Extracted data entries:

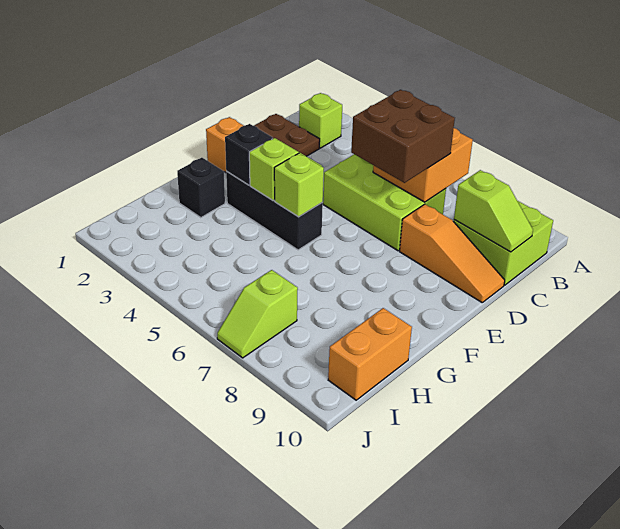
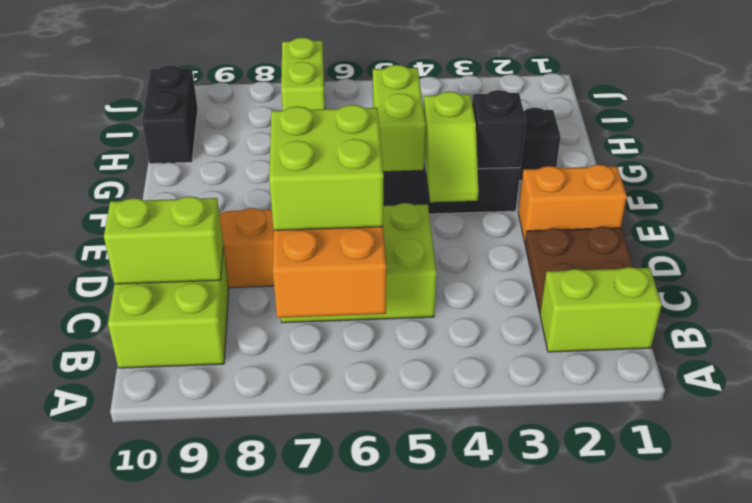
lime brick B2 level 1 -> lime brick B1:B2 level 1
brown brick C6:D7 level 3 -> lime brick C6:D7 level 3
lime slope C9:C10 level 2 top 9 -> lime brick C9:C10 level 2
lime brick F5 level 2 -> lime brick F5:G5 level 2
orange brick H10:I10 level 1 -> black brick H10:I10 level 1
lime slope I7:J7 level 1 top I -> lime brick I7:J7 level 1

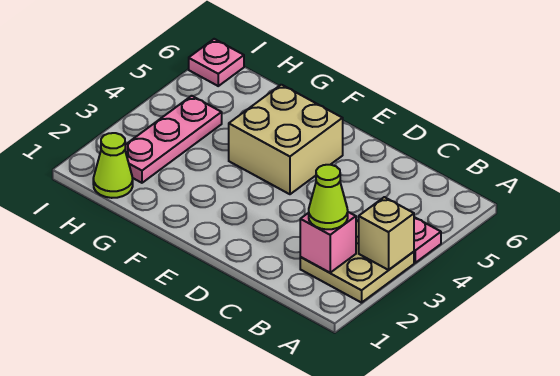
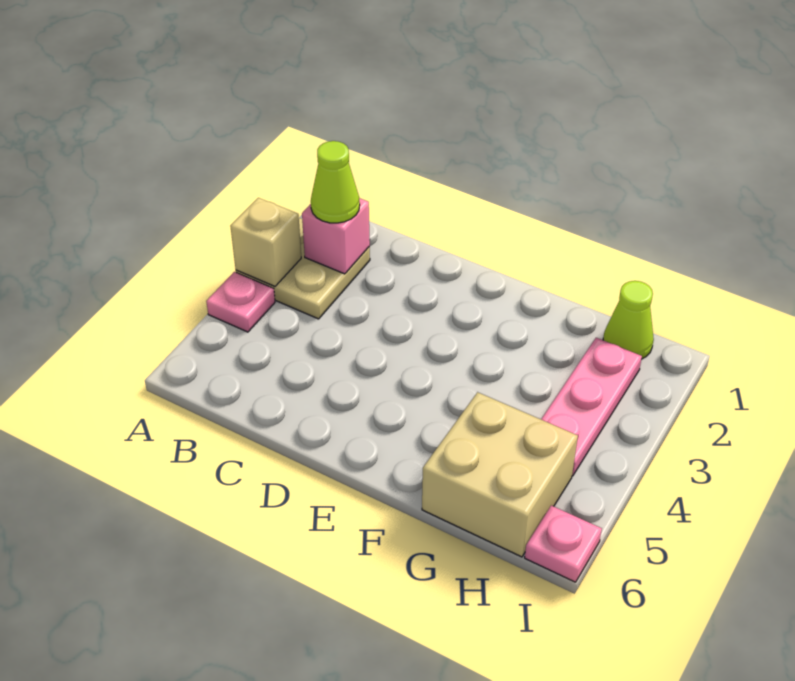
tan brick E4:F5 level 1 -> tan brick G5:H6 level 1

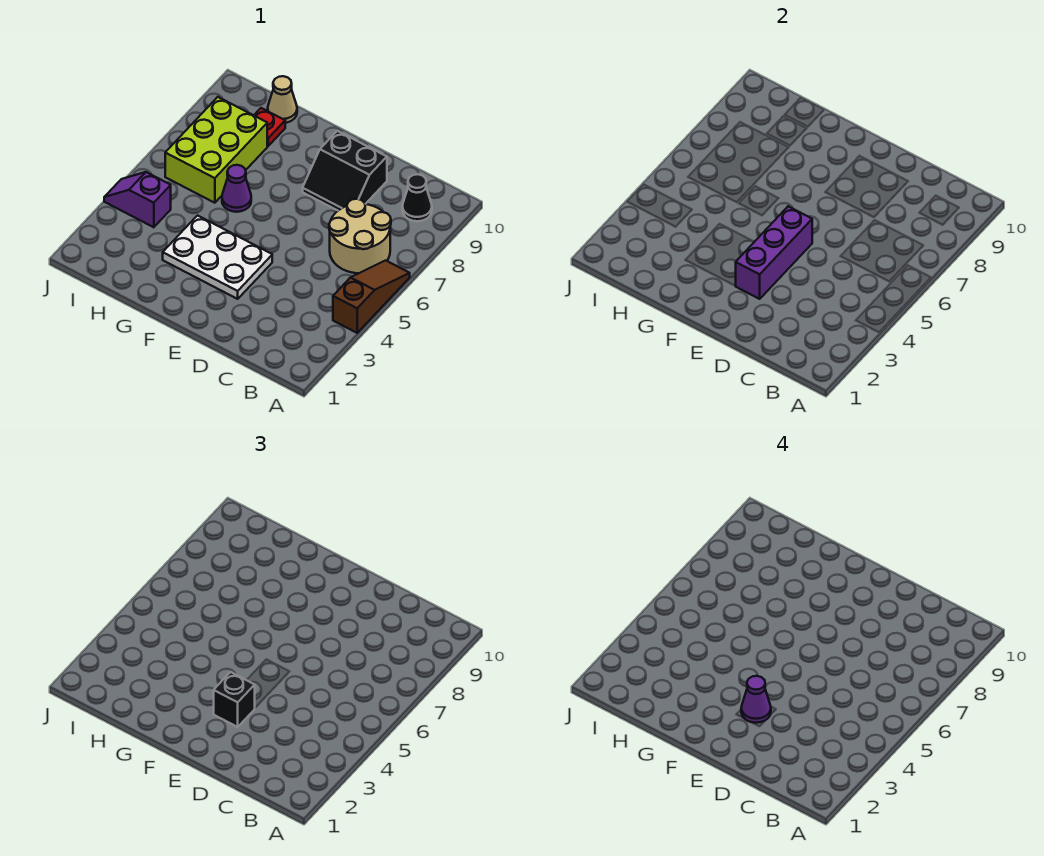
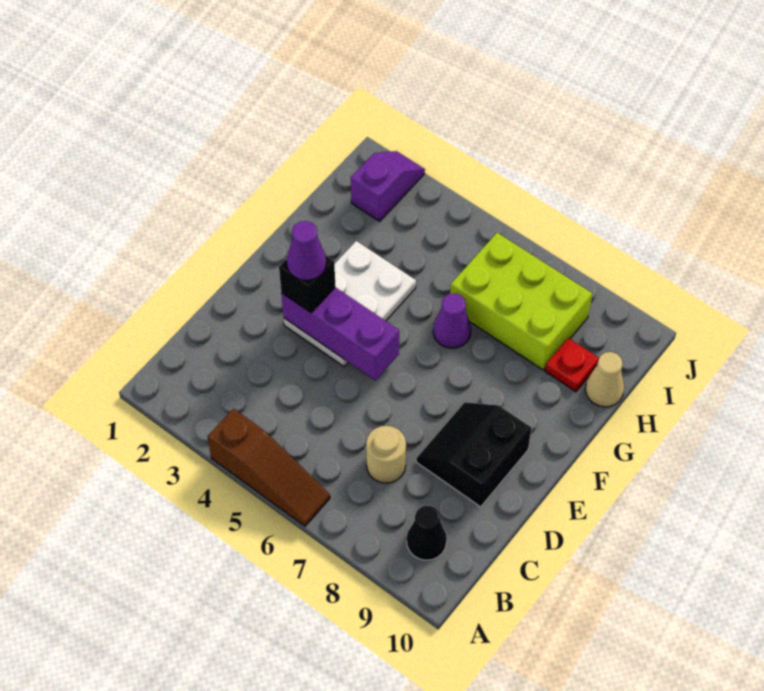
tan round brick B6:C7 level 1 -> tan round brick C7 level 1
purple slope I4:J4 level 1 top I -> purple slope I2:J2 level 1 top I

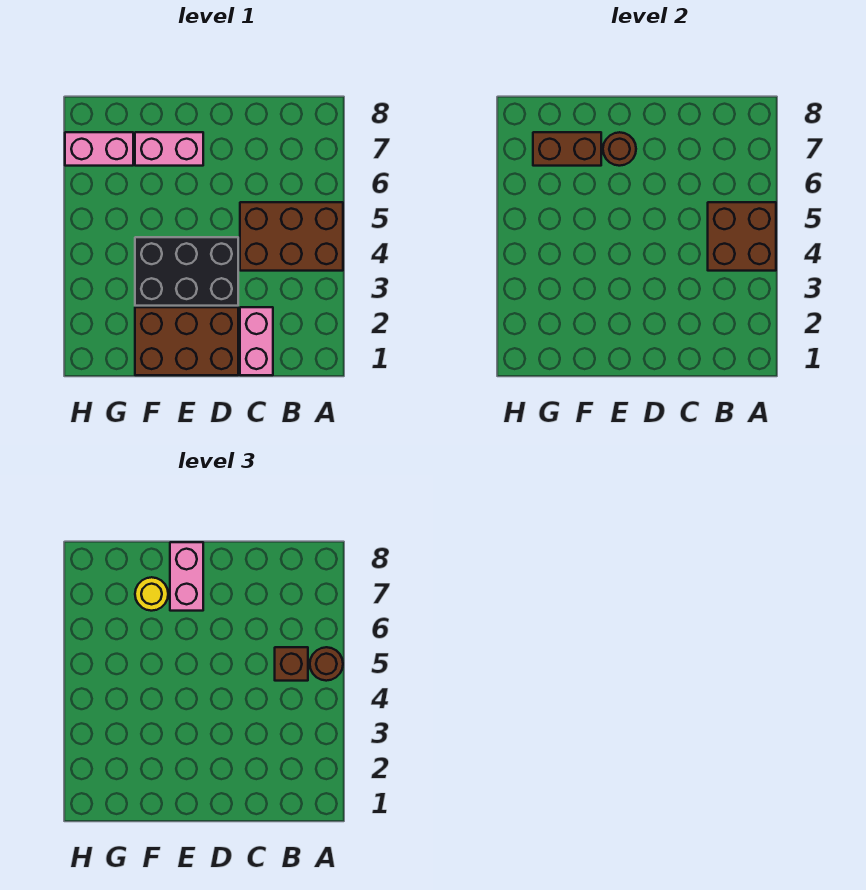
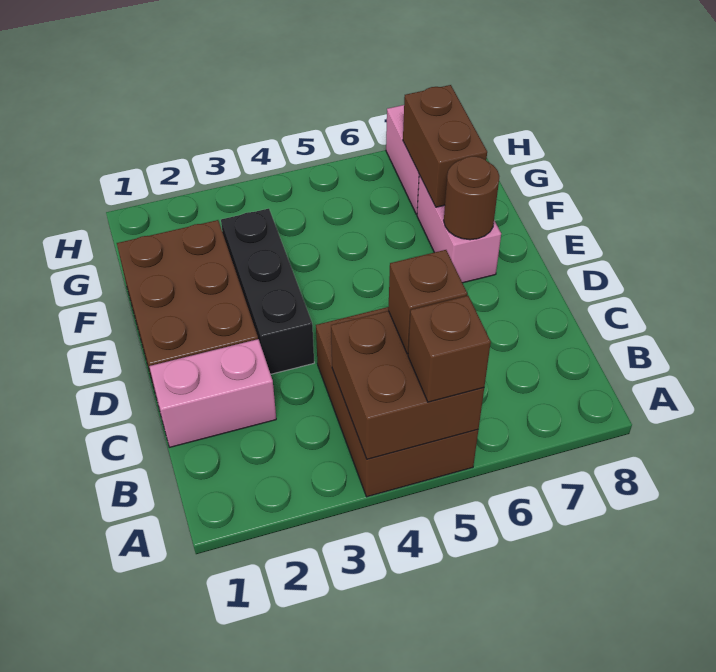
brown round brick A5 level 3 -> brown brick A5 level 3
black brick D3:F4 level 1 -> black brick D3:F3 level 1
pink brick E7:E8 level 3 -> none
yellow round brick F7 level 3 -> none

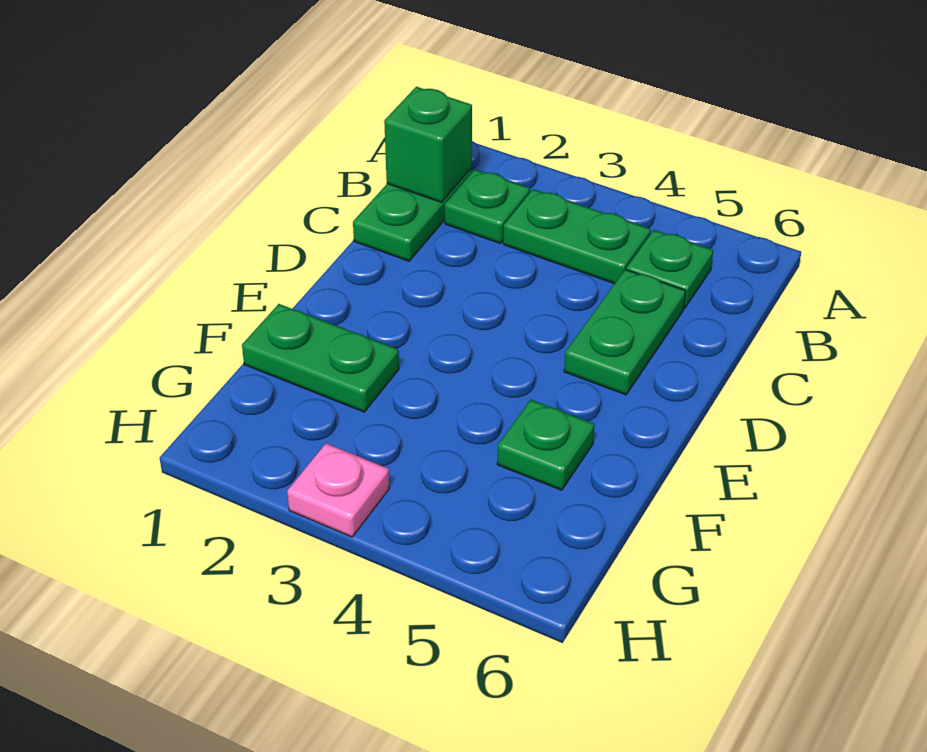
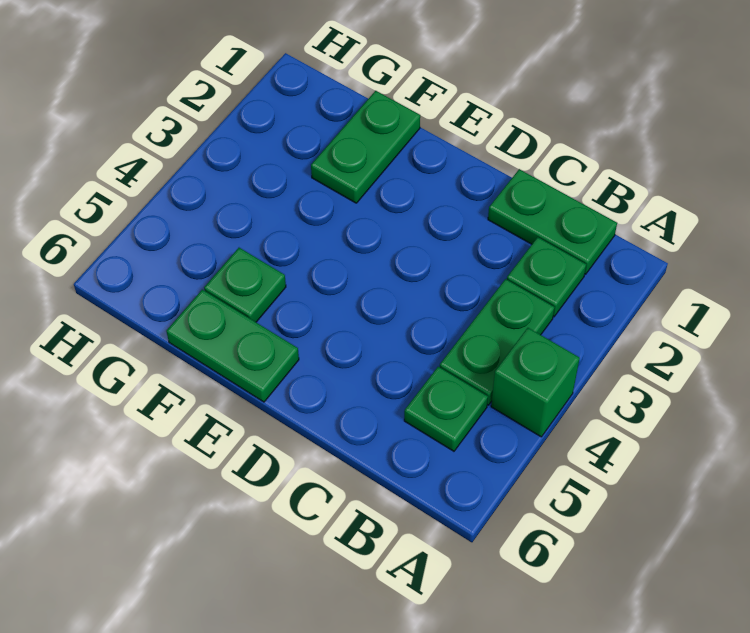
green brick B1 level 2 -> green brick A4 level 1
green plate C5:D5 level 1 -> green plate E6:F6 level 1
pink plate H3 level 1 -> none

### What you should do
All of the data is to be returned exactly, with no pictures included.

### Task answer
lime brick B2 level 1 -> lime brick B1:B2 level 1
brown brick C6:D7 level 3 -> lime brick C6:D7 level 3
lime slope C9:C10 level 2 top 9 -> lime brick C9:C10 level 2
lime brick F5 level 2 -> lime brick F5:G5 level 2
orange brick H10:I10 level 1 -> black brick H10:I10 level 1
lime slope I7:J7 level 1 top I -> lime brick I7:J7 level 1

tan brick E4:F5 level 1 -> tan brick G5:H6 level 1

tan round brick B6:C7 level 1 -> tan round brick C7 level 1
purple slope I4:J4 level 1 top I -> purple slope I2:J2 level 1 top I

brown round brick A5 level 3 -> brown brick A5 level 3
black brick D3:F4 level 1 -> black brick D3:F3 level 1
pink brick E7:E8 level 3 -> none
yellow round brick F7 level 3 -> none

green brick B1 level 2 -> green brick A4 level 1
green plate C5:D5 level 1 -> green plate E6:F6 level 1
pink plate H3 level 1 -> none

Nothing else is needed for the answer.